**TASK ITEM**
When the line containing "green stacking toy [434,193,536,355]" is reached, begin transcribing. Continue exactly through the final line of the listing, and return nothing else.

**DATASET EXTRACT**

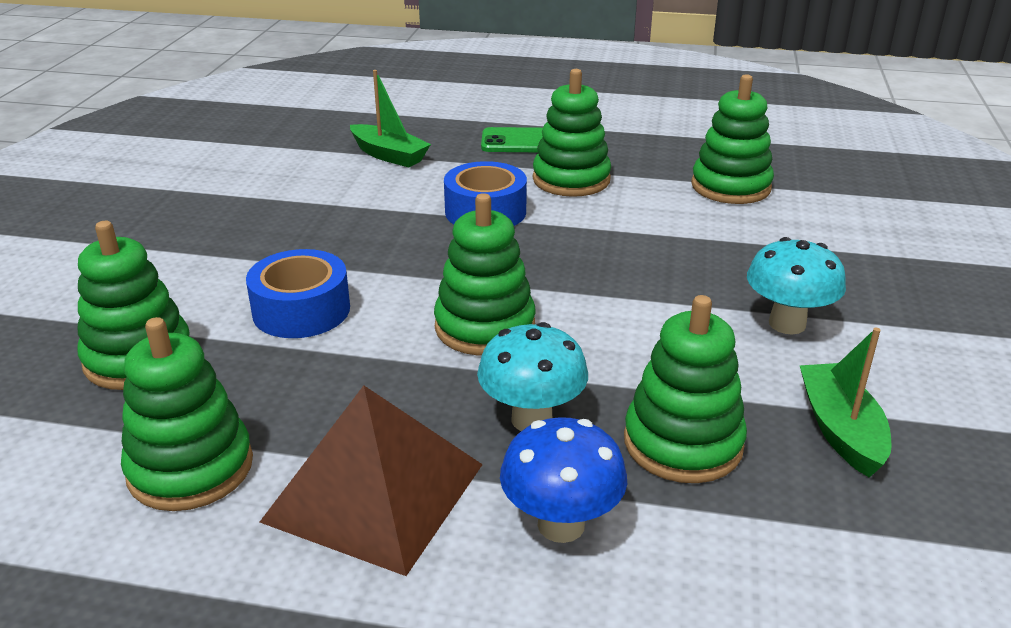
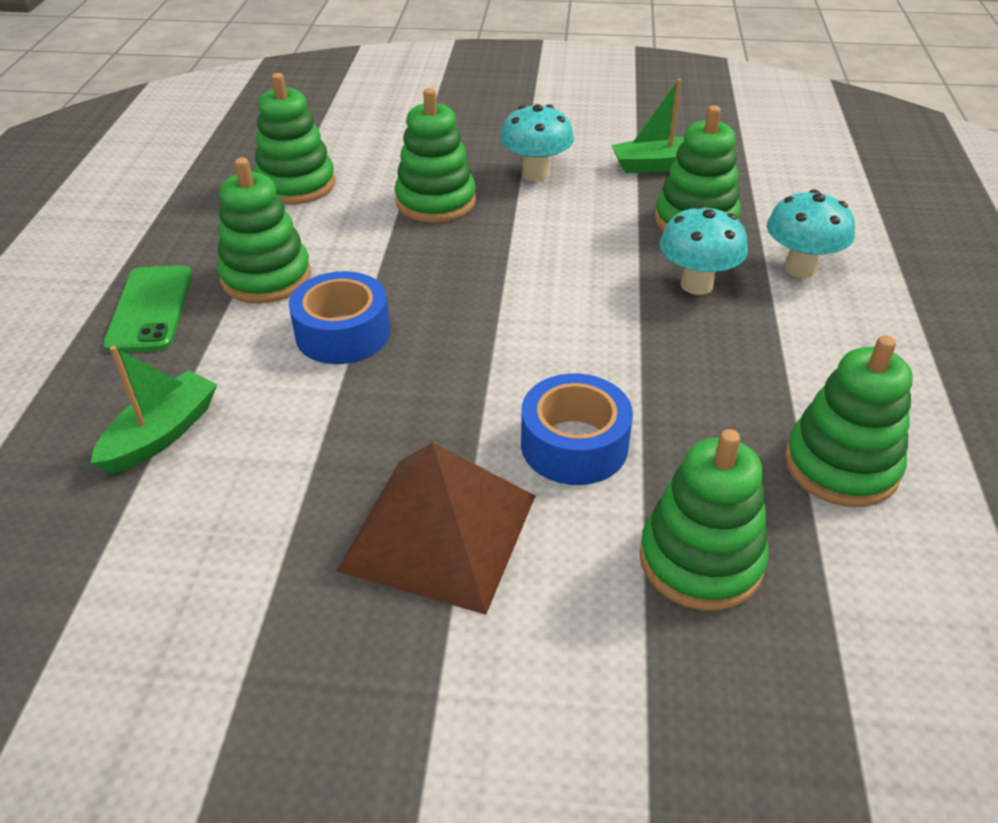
camera: 95 degrees left, 10 degrees up
brown pyramid [260,385,483,576] -> brown pyramid moved to [337,442,535,615]
green stacking toy [434,193,536,355] -> green stacking toy moved to [395,88,476,223]
blue mushroom [500,417,627,543] -> turquoise mushroom [767,190,855,278]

**WRITTEN RESPONSE**
green stacking toy [434,193,536,355] -> green stacking toy moved to [395,88,476,223]
blue mushroom [500,417,627,543] -> turquoise mushroom [767,190,855,278]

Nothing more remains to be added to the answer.